Problem statement: Please repeat, exactly and with nothing extra, the line containing "[545 412 643 487]" and every line after it up to the end of the material.
╭─ Data extracts
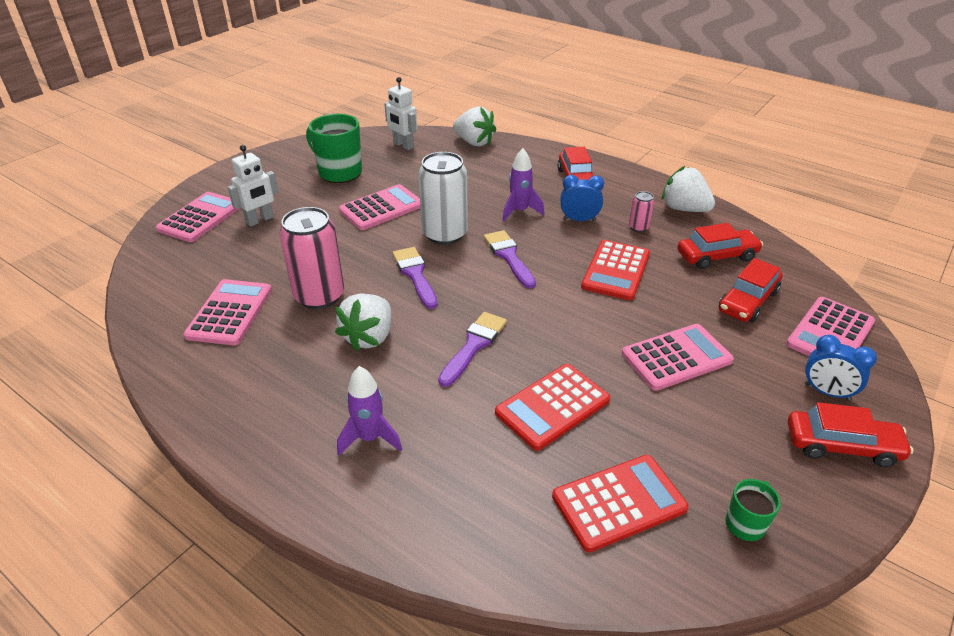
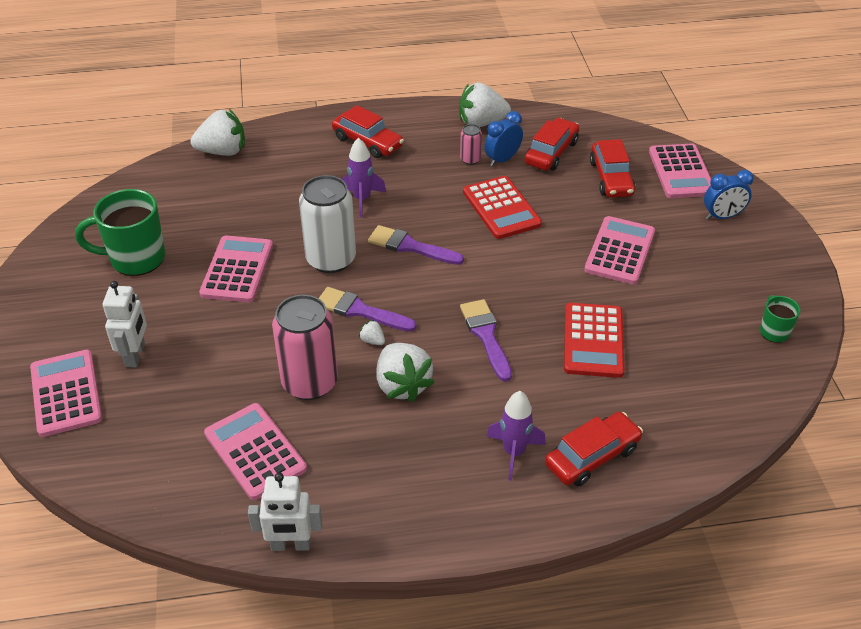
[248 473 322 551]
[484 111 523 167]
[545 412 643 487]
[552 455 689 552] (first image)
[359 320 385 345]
╰─
Solved problem:
[545 412 643 487]
[552 455 689 552] (first image)
[359 320 385 345]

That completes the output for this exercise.